:: Dataset extract

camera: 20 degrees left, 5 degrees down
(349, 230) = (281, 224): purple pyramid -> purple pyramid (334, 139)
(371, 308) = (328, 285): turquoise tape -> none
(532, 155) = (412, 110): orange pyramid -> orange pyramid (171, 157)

::::
:: Dataset extract

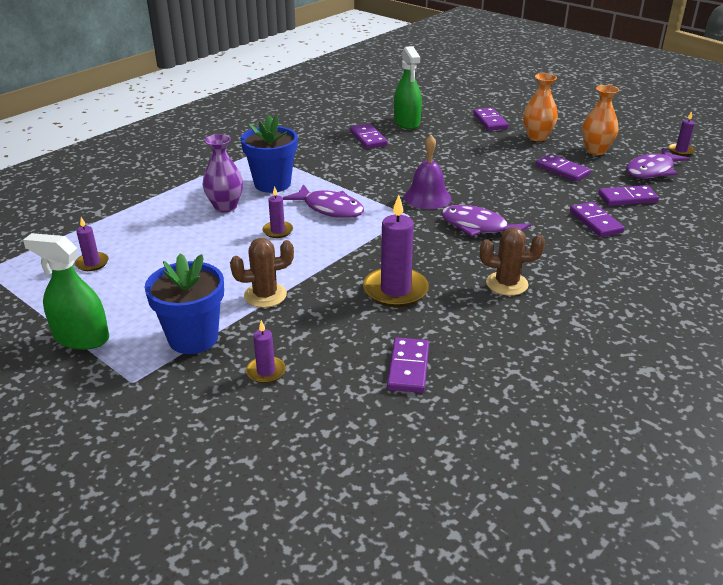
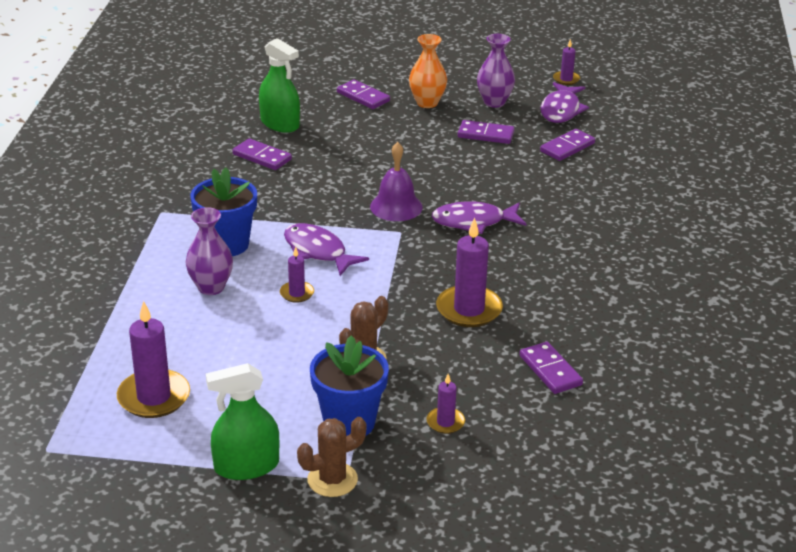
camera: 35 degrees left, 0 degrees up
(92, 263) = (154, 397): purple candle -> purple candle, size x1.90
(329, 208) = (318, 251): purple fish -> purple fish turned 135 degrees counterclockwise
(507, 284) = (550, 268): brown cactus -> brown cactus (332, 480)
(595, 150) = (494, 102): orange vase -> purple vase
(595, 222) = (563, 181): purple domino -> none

::::

## [Work required]
Take the listing above and repeat exactly the lines from the one containing "camera: 35 degrees left, 0 degrees up" through the one containing "(595, 222) = (563, 181): purple", both included.

## [The answer]
camera: 35 degrees left, 0 degrees up
(92, 263) = (154, 397): purple candle -> purple candle, size x1.90
(329, 208) = (318, 251): purple fish -> purple fish turned 135 degrees counterclockwise
(507, 284) = (550, 268): brown cactus -> brown cactus (332, 480)
(595, 150) = (494, 102): orange vase -> purple vase
(595, 222) = (563, 181): purple domino -> none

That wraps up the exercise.